------ The input

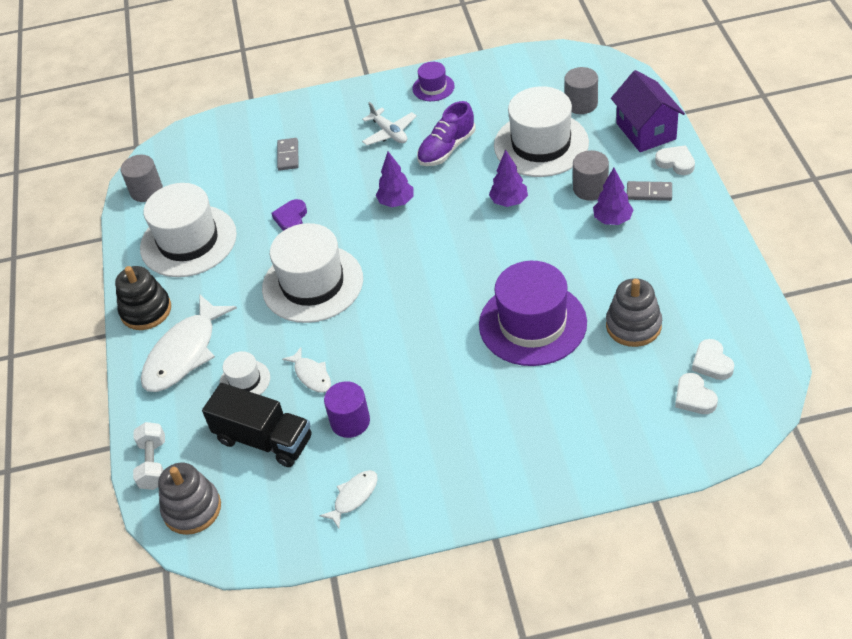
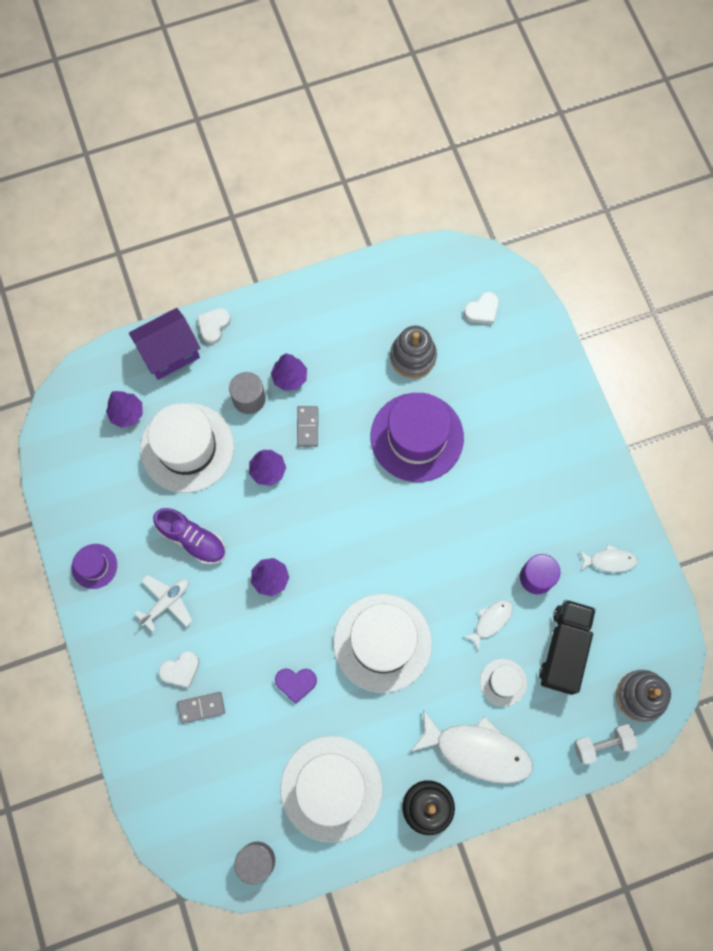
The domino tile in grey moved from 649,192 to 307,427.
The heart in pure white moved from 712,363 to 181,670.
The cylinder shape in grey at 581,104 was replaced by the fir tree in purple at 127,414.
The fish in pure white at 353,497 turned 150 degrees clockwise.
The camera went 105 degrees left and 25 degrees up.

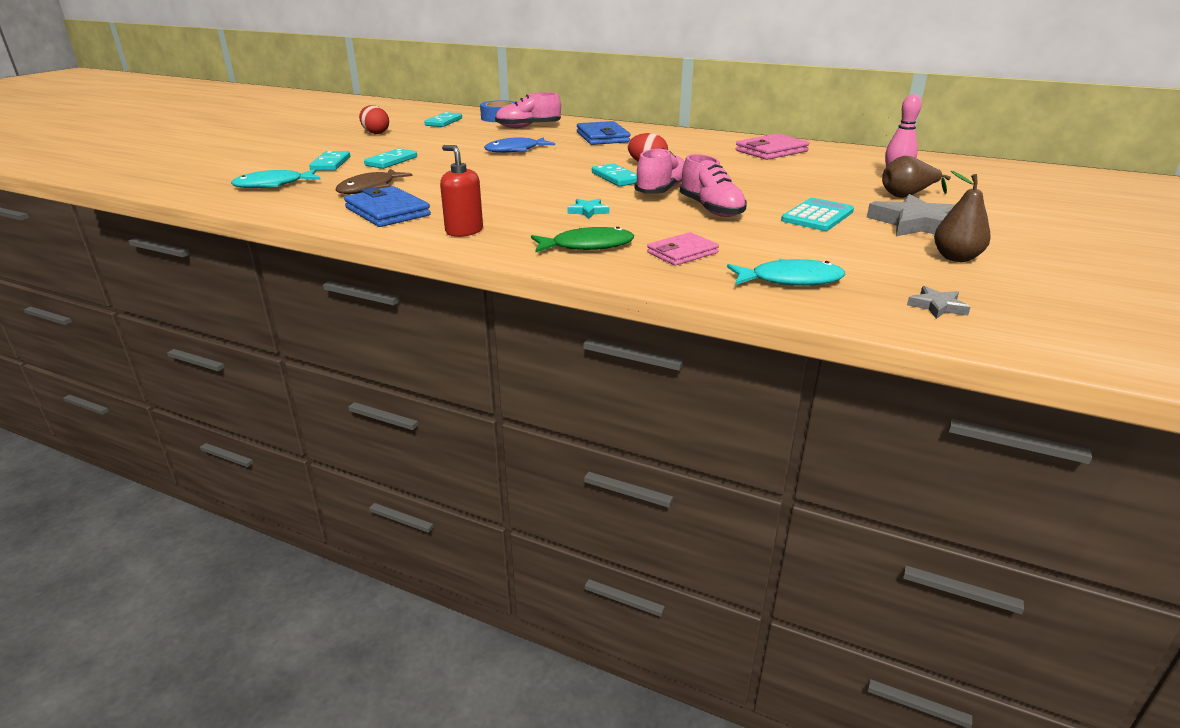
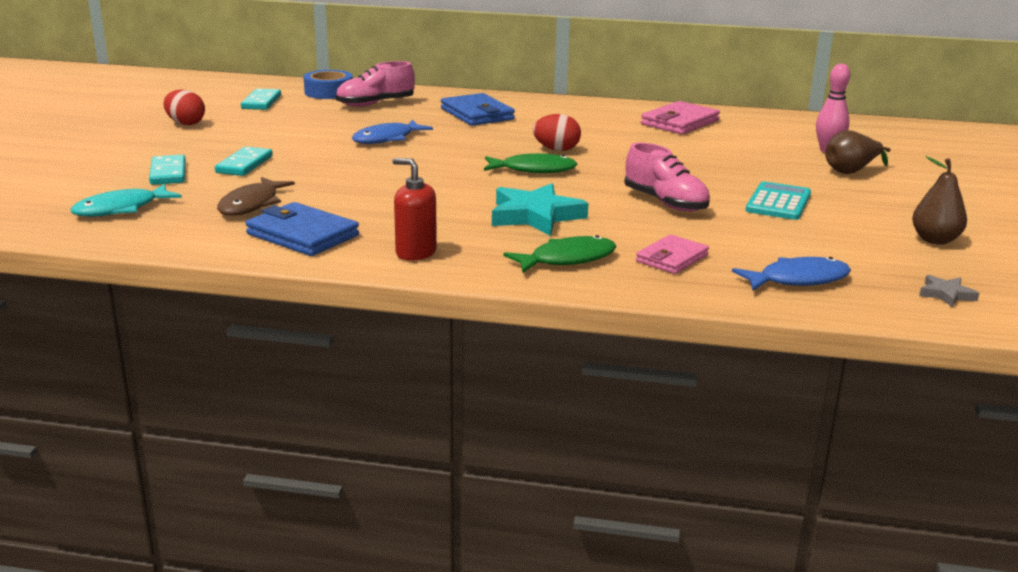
The lace-up shoe in pink at 661,190 disappeared.
The five-pointed star in grey at 916,224 disappeared.
The domino tile in teal at 616,178 was replaced by the fish in leaf-green at 534,170.
The fish in teal at 790,280 became the fish in cobalt at 798,280.
The five-pointed star in teal at 588,211 changed to 2.07 times the size.
The camera went 15 degrees left and 5 degrees down.

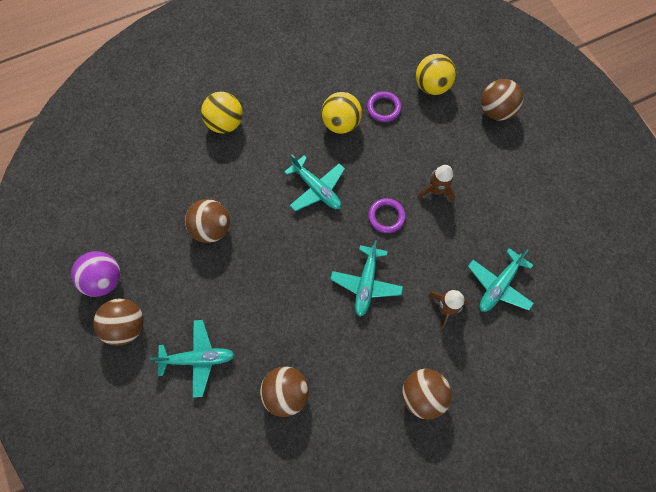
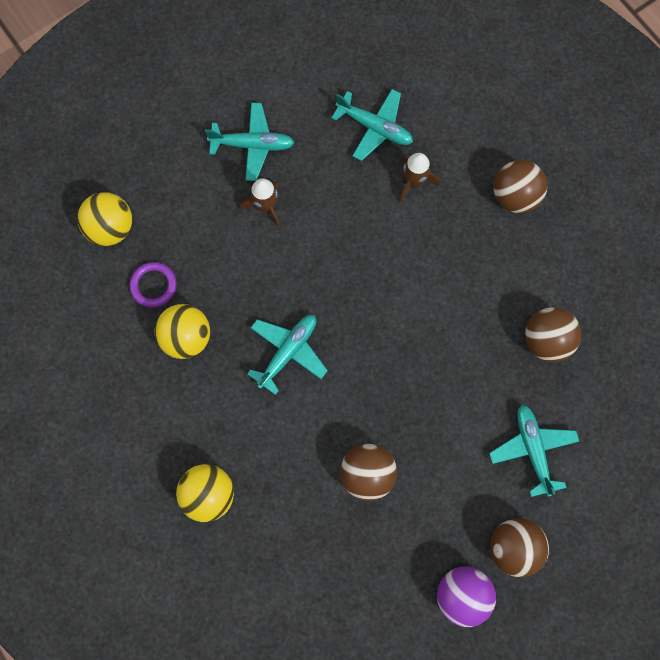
The ring in purple at 386,216 disappeared.
The play ball in brown at 495,111 disappeared.
The aeroplane in teal moved from 366,283 to 252,145.
The camera went 100 degrees left and 5 degrees up.

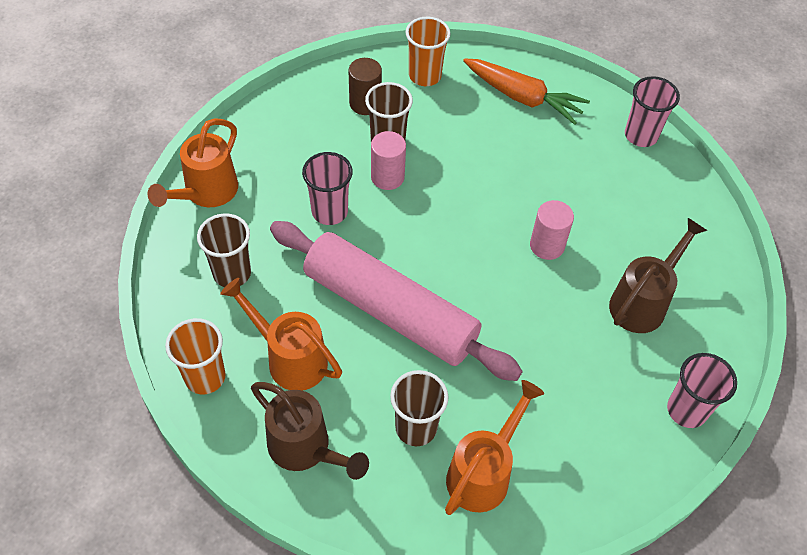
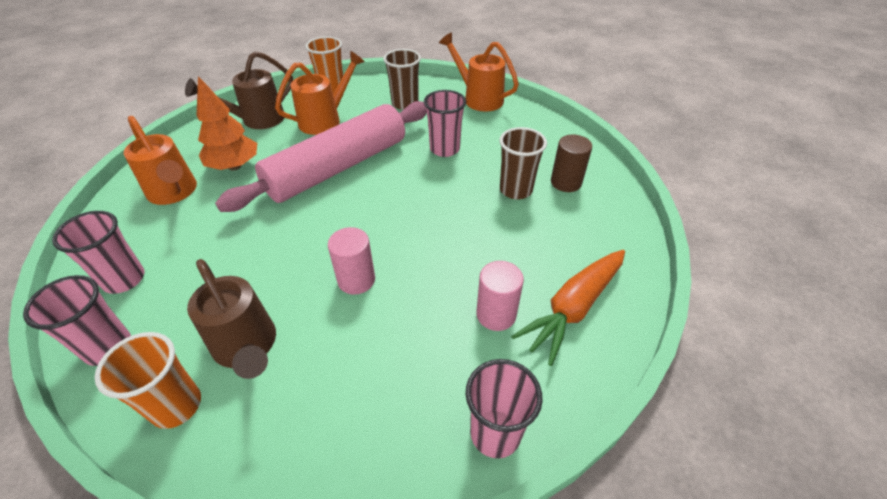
The tumbler in pink at 124,279 appeared.
The cylinder shape in pink moved from 387,177 to 496,314.
The tumbler in orange moved from 425,76 to 176,406.
The tumbler in brown at 416,428 was replaced by the fir tree in orange at 234,166.
The camera went 105 degrees right and 10 degrees down.

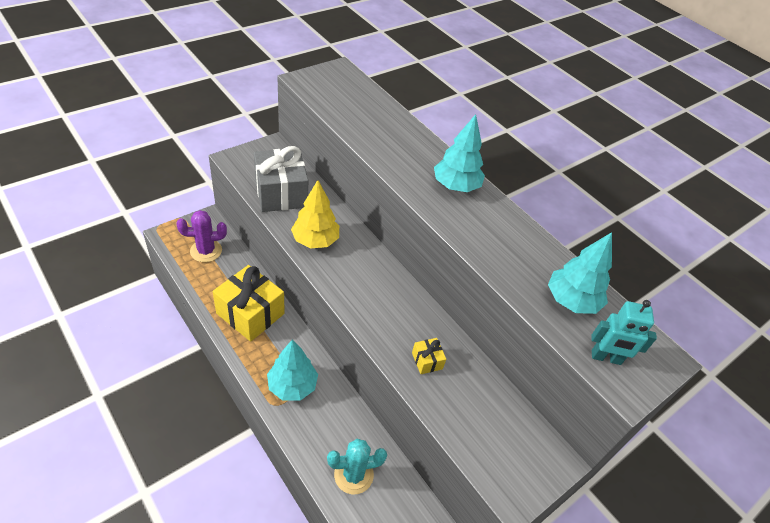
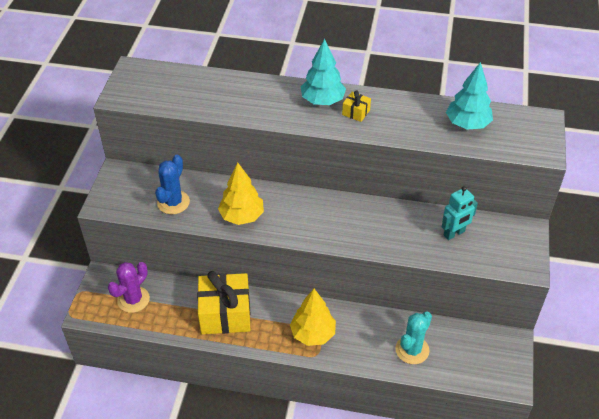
The present in golden moved from 427,361 to 356,112.
The robot in teal moved from 606,358 to 454,233.
The present in grey at 281,193 was replaced by the prickly plant in cobalt at 173,202.
The fir tree in teal at 292,386 became the fir tree in golden at 313,333.
The camera went 35 degrees left and 0 degrees up.

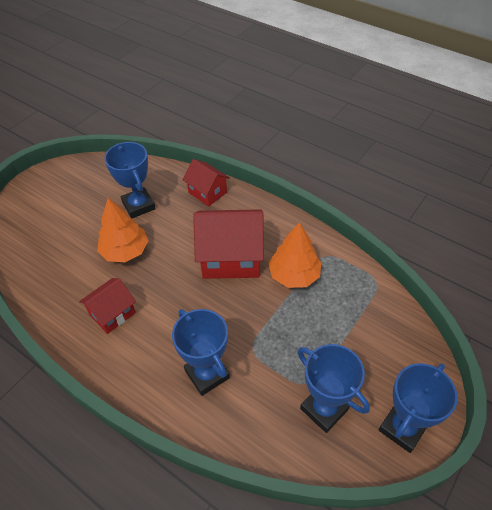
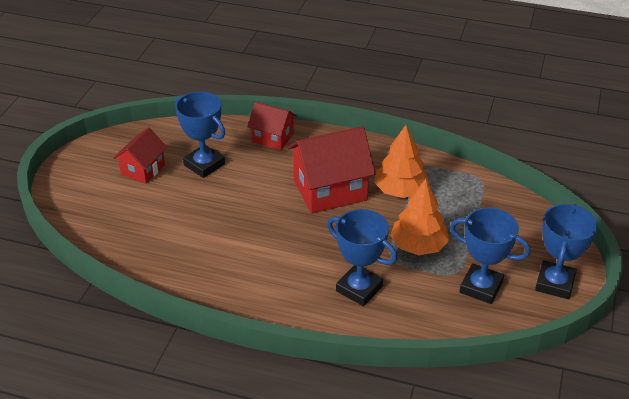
The cottage in crimson moved from 112,313 to 143,169.
The fir tree in orange moved from 125,251 to 418,246.
The camera went 20 degrees left and 10 degrees down.

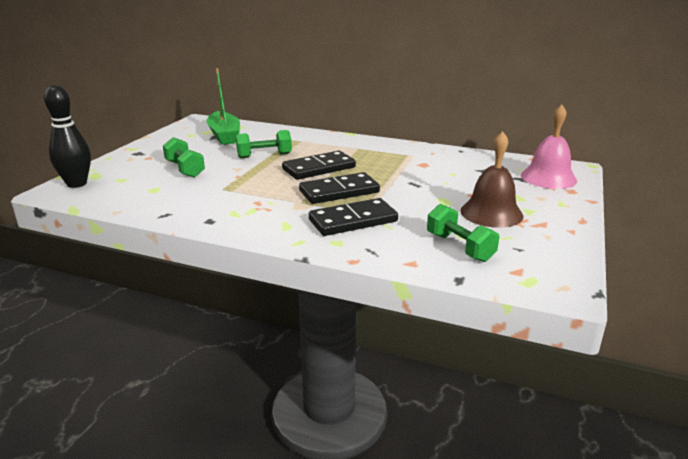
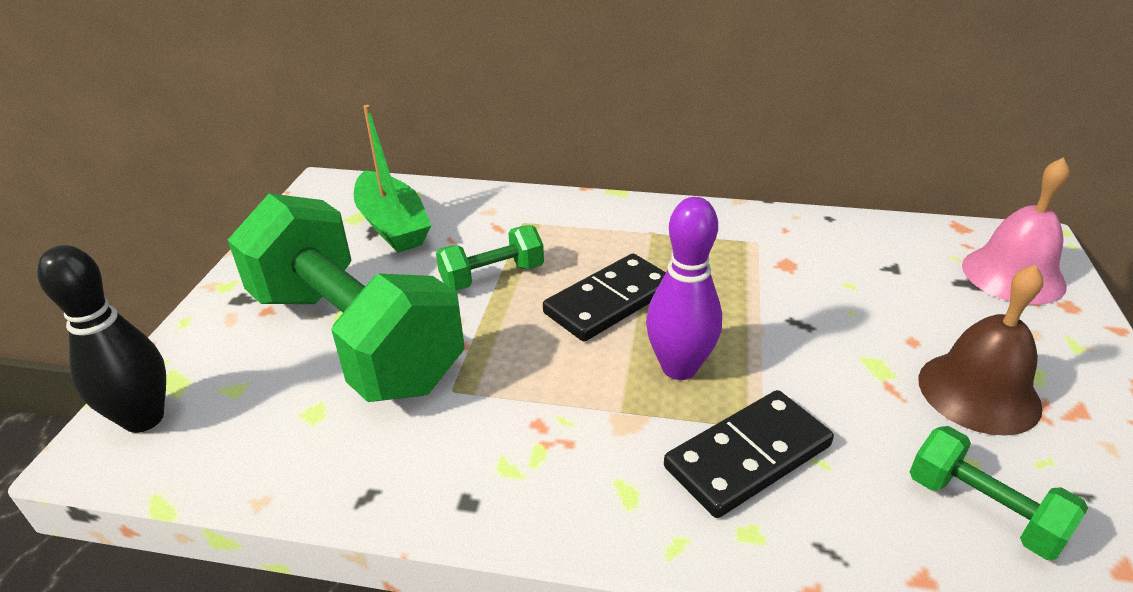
The domino tile in ebony at 339,192 was replaced by the bowling pin in purple at 679,368.
The hand weight in leaf-green at 185,169 changed to 2.30 times the size.
The camera went 10 degrees left and 10 degrees up.

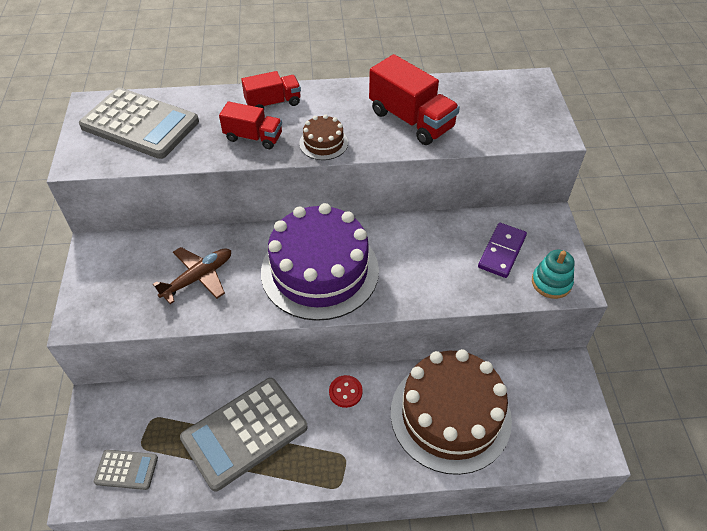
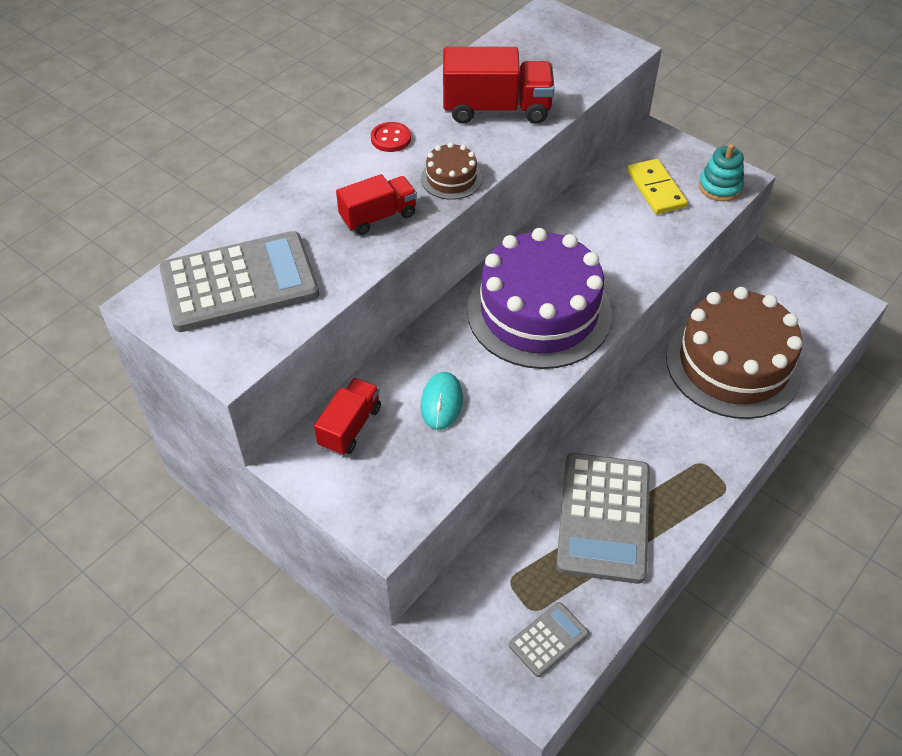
The truck in crimson moved from 273,103 to 350,427.
The shirt button in crimson moved from 345,392 to 391,138.
The aeroplane in brown at 198,278 was replaced by the computer mouse in teal at 441,402.
The domino tile in purple at 501,252 became the domino tile in golden at 656,189.
The camera went 45 degrees left and 0 degrees up.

------------

▸ What to work on: Reproduce the records exactly, starting with their first line and ending with the line that contains "The cylinder shape in grey", though pictures should be dropped.

▸ Solution to this exercise:
The domino tile in grey moved from 649,192 to 307,427.
The heart in pure white moved from 712,363 to 181,670.
The cylinder shape in grey at 581,104 was replaced by the fir tree in purple at 127,414.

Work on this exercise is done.